Copy out only the span from the line with "missing,hexagon nut/teal (no." to the end of the data, both ends kept, word for word.
#####
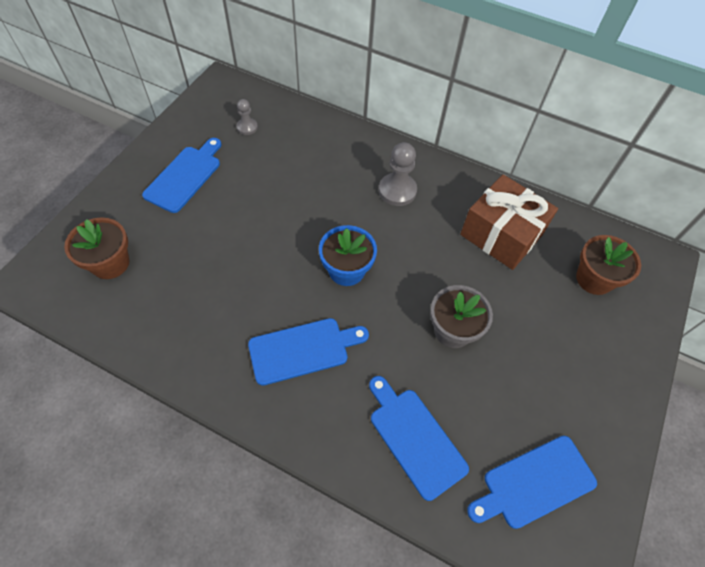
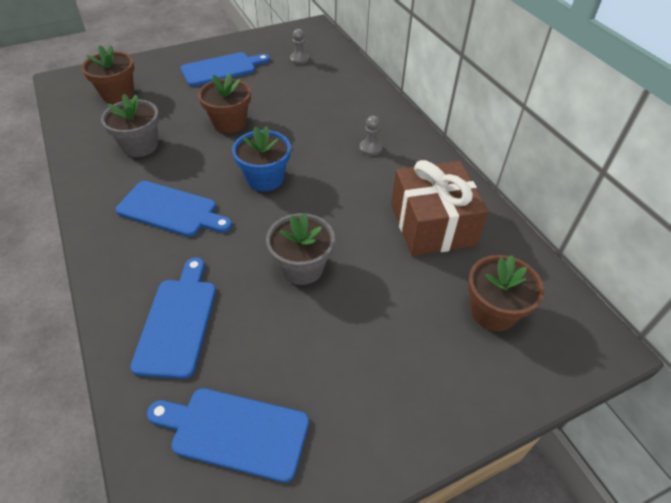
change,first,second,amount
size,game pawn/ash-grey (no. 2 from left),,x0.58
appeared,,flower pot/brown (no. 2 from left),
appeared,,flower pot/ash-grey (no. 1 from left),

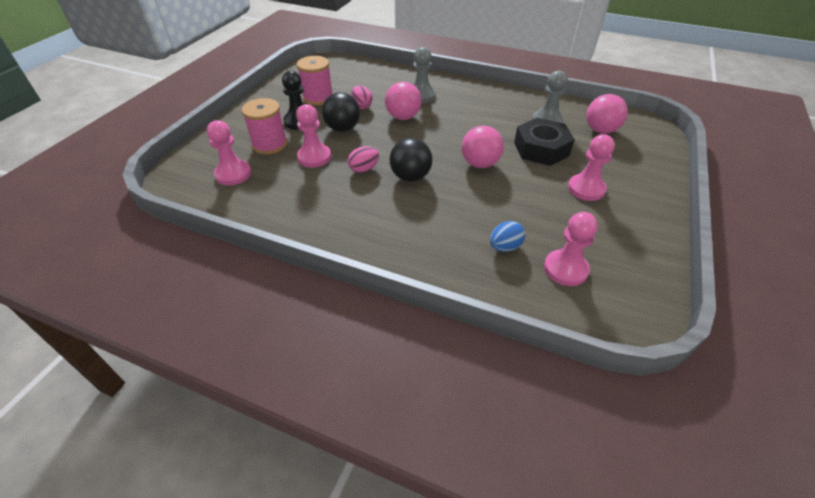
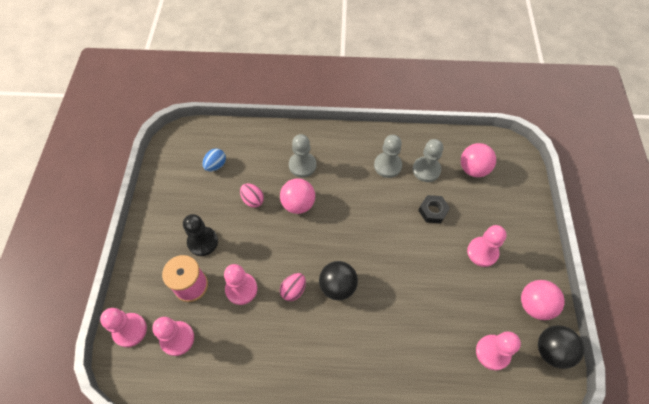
change,first,second,amount
missing,spool/pink (no. 2 from left),,
relocated,play ball/black (no. 1 from left in the first image),play ball/black (no. 2 from left),
size,hexagon nut/black,,x0.59
relocated,play ball/pink (no. 2 from left in the first image),play ball/pink (no. 3 from left),
relocated,egg shape/royal blue,,
appeared,,game pawn/ash-grey (no. 2 from left),
appeared,,game pawn/pink (no. 1 from left),

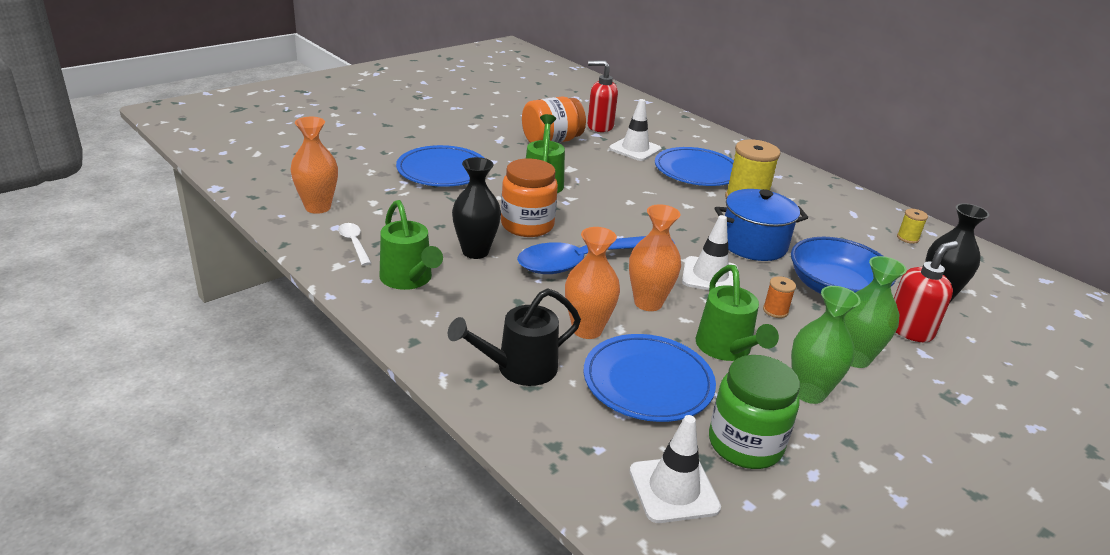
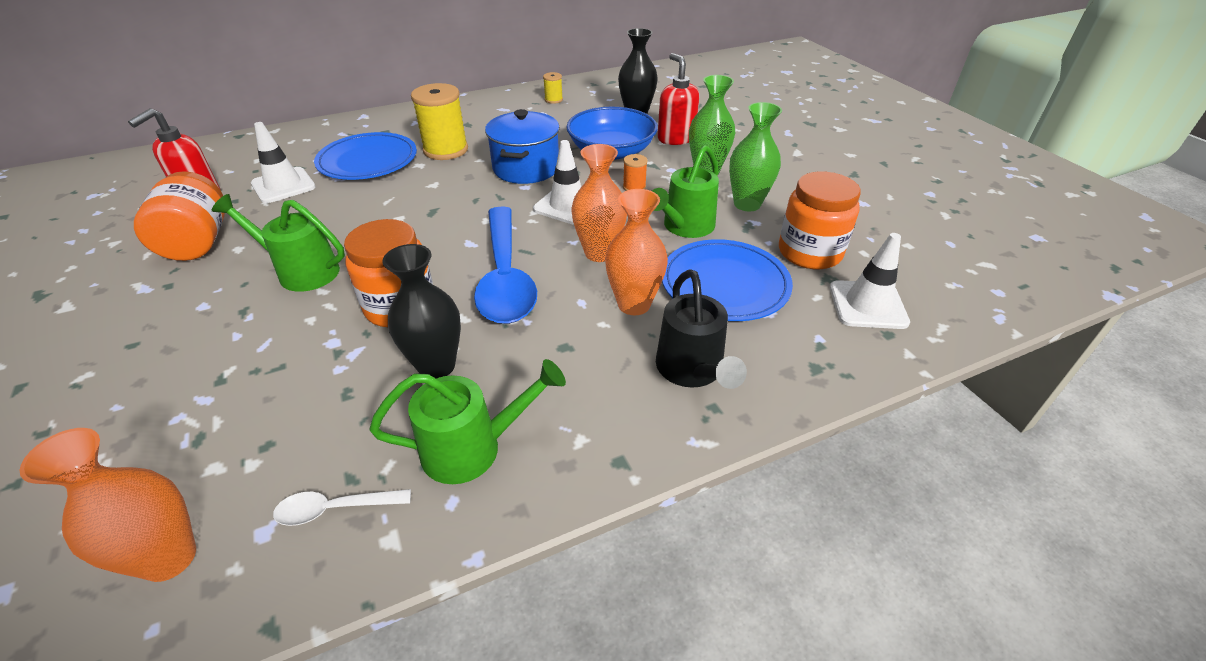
change,first,second,amount
missing,plate/royal blue (no. 1 from left),,
spun,watering can/emerald (no. 3 from left),,120 degrees clockwise
colour,jar/emerald,jar/orange-coloured (no. 3 from left),

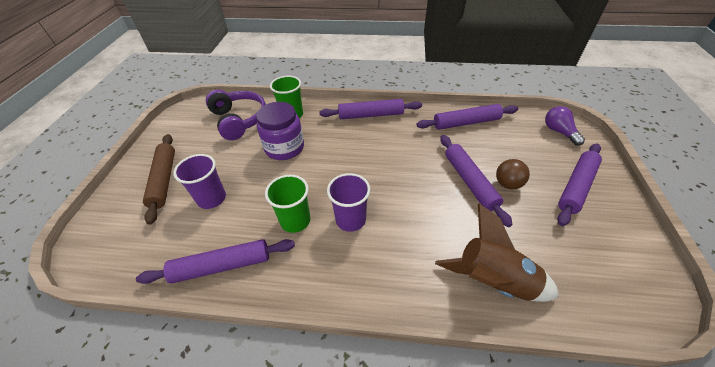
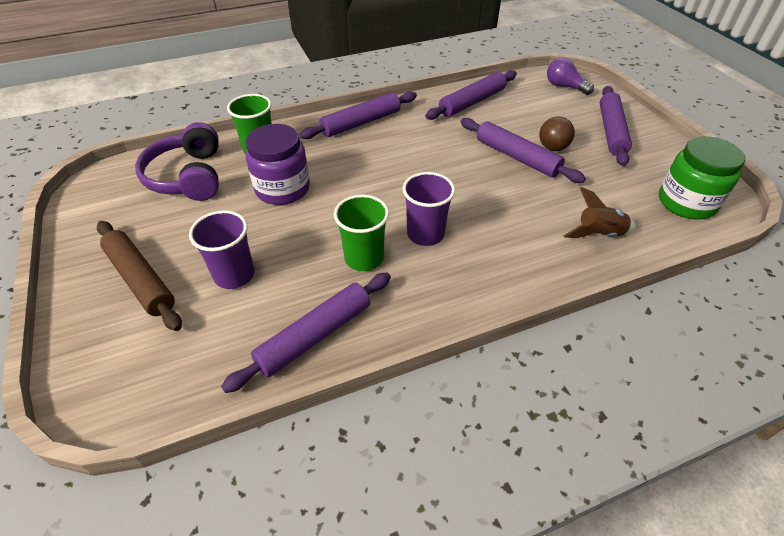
change,first,second,amount
spun,headphones/purple,,135 degrees counterclockwise
size,rocket/brown,,x0.61
appeared,,jar/emerald,

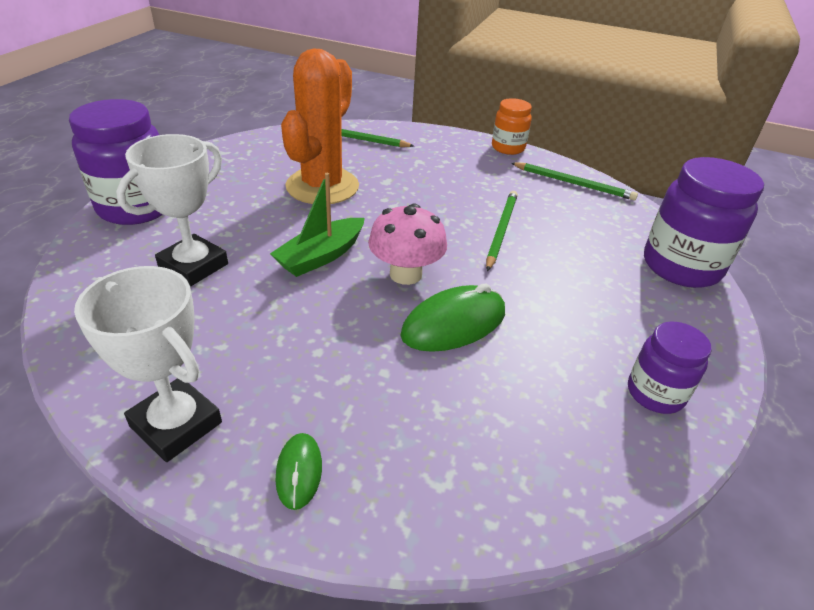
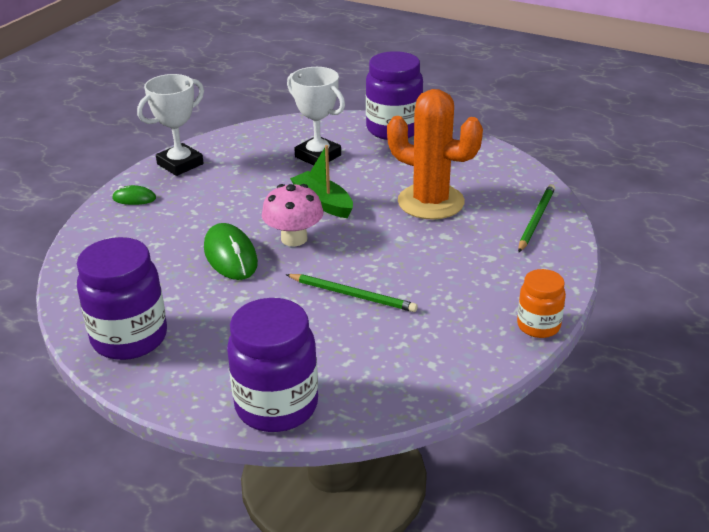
change,first,second,amount
missing,lead pencil/emerald (no. 3 from left),,
size,jar/purple (no. 2 from left in the first image),jar/purple (no. 1 from left),x1.74

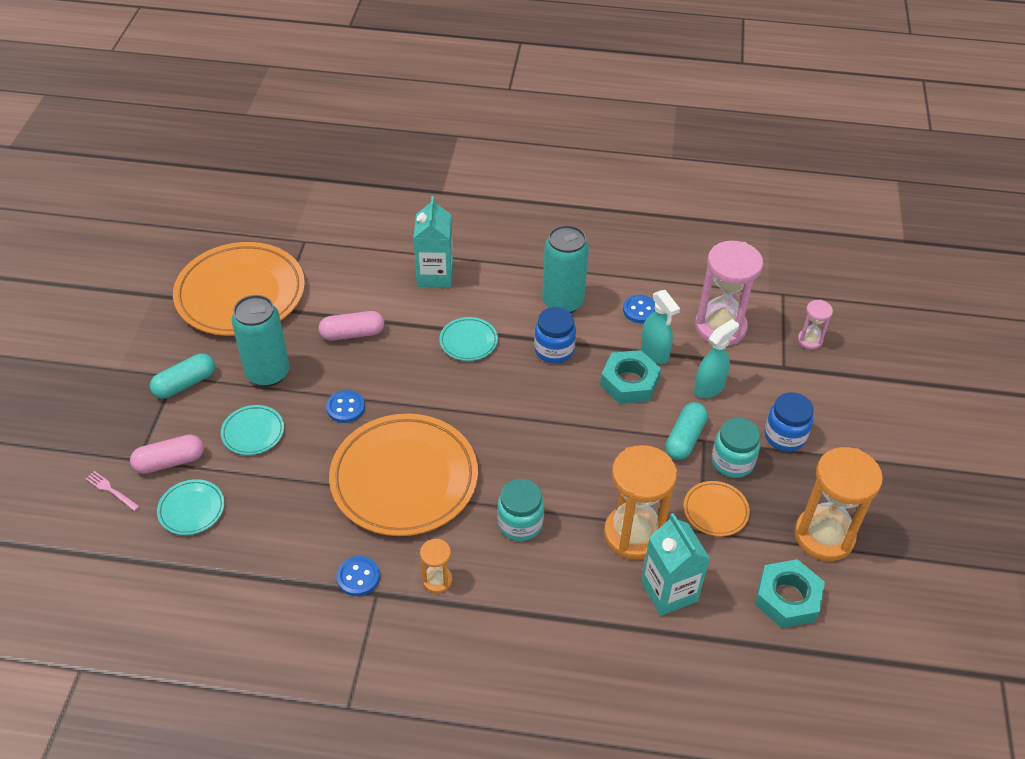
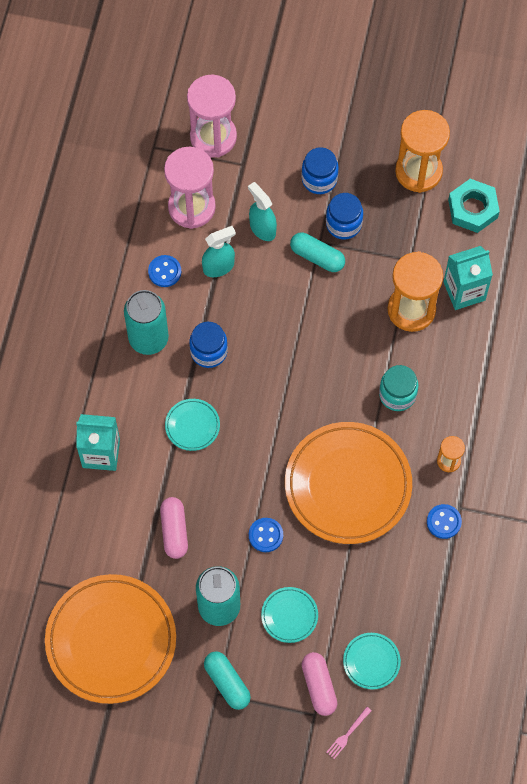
change,first,second,amount
size,hourglass/pink (no. 2 from left),,x2.08
missing,hexagon nut/teal (no. 1 from left),,
colour,jar/teal (no. 2 from left),jar/royal blue (no. 3 from left),
missing,plate/orange-coloured (no. 3 from left),,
#####
ANSWER TO THIS PROBLEM:
missing,hexagon nut/teal (no. 1 from left),,
colour,jar/teal (no. 2 from left),jar/royal blue (no. 3 from left),
missing,plate/orange-coloured (no. 3 from left),,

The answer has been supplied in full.